SUPPLIED DATA section start

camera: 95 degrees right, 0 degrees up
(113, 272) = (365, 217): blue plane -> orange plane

SUPPLIED DATA section end
SUPPLIED DATA section start

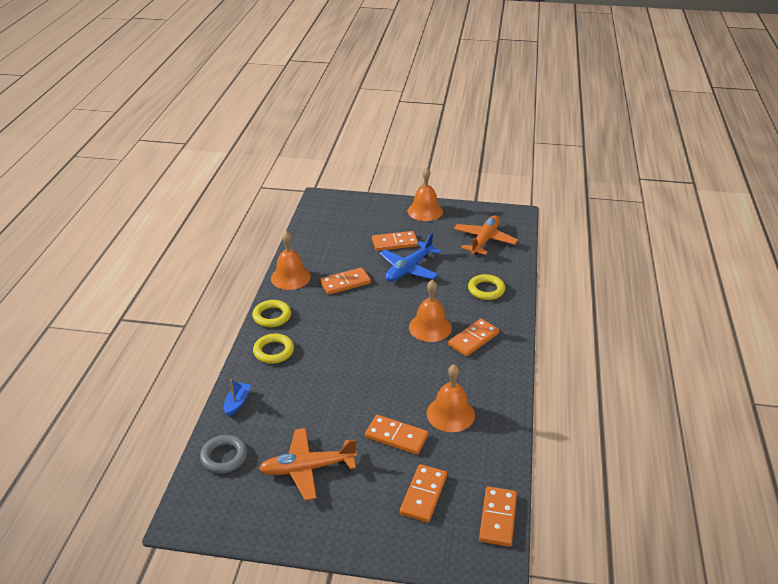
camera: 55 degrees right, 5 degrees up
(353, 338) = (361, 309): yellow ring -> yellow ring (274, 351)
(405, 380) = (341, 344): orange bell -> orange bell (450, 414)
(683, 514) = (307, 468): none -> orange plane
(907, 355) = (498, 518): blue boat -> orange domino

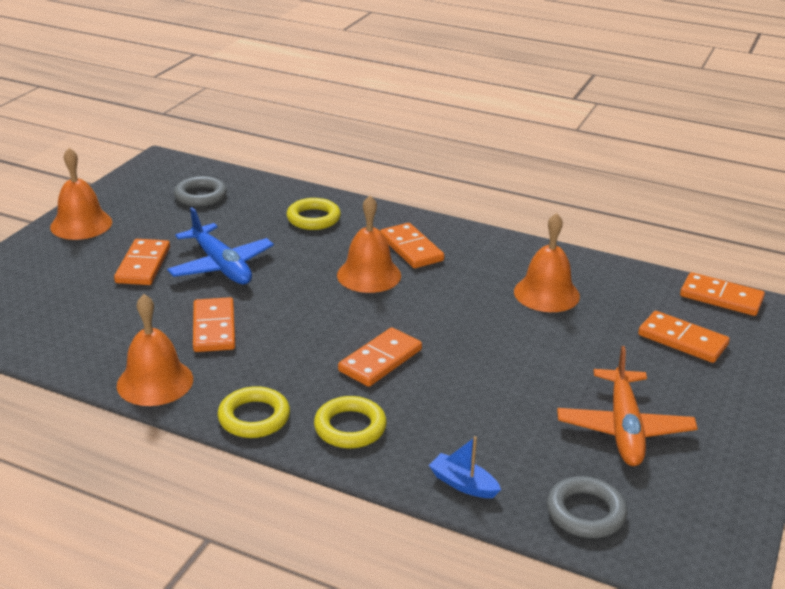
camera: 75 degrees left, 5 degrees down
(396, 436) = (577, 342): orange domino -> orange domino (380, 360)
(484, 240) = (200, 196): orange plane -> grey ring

SUPPLIED DATA section end

(TASK DETAILS) Starting at the line containing "(907, 355) = (498, 518): blue" and stopping at the line containing "(484, 240) = (200, 196): orange", output each line exactly as it appears above. Leave out the pictures.

(FINISHED TASK)
(907, 355) = (498, 518): blue boat -> orange domino

camera: 75 degrees left, 5 degrees down
(396, 436) = (577, 342): orange domino -> orange domino (380, 360)
(484, 240) = (200, 196): orange plane -> grey ring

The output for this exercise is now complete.